**What is required:** Here, set down only the lines between the line that contains "black square: (45, 25) -> (40, 27), turned 32" and the final line of the material, both included, exactly as written. Skip the pictures.

(Exercise material begins)

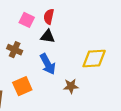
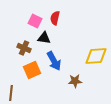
black triangle: (48, 36) -> (44, 38), moved
orange square: (22, 86) -> (32, 70), moved

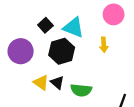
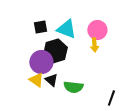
pink circle: (114, 14) -> (97, 30), moved
black square: (45, 25) -> (40, 27), turned 32
purple circle: (21, 51) -> (41, 62), moved

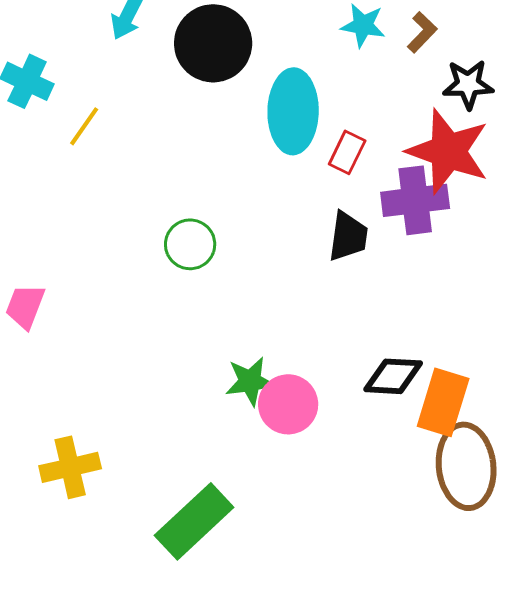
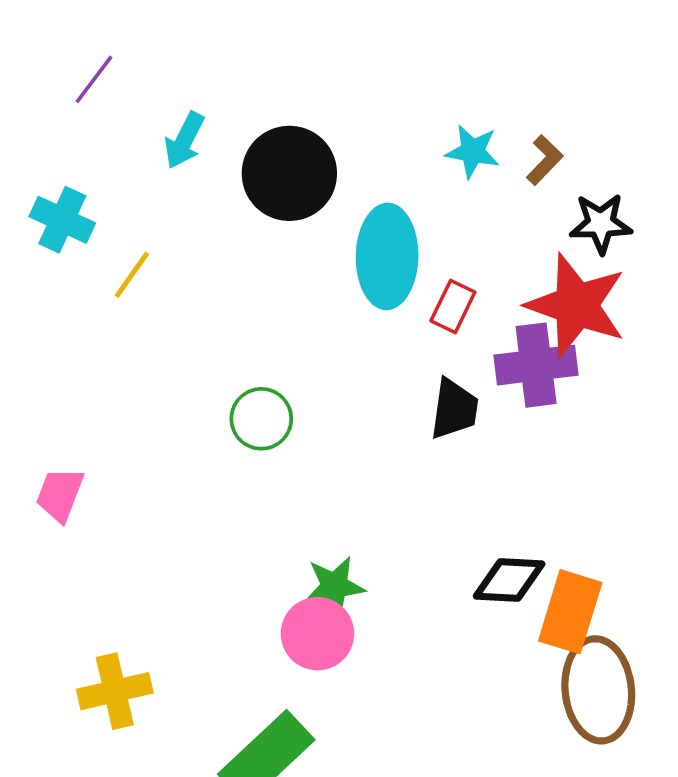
pink circle: (288, 404) -> (317, 634), moved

(Exercise material ends)

**Result of the exercise:**
black square: (45, 25) -> (40, 27), turned 32
purple circle: (21, 51) -> (41, 62), moved

pink circle: (288, 404) -> (317, 634), moved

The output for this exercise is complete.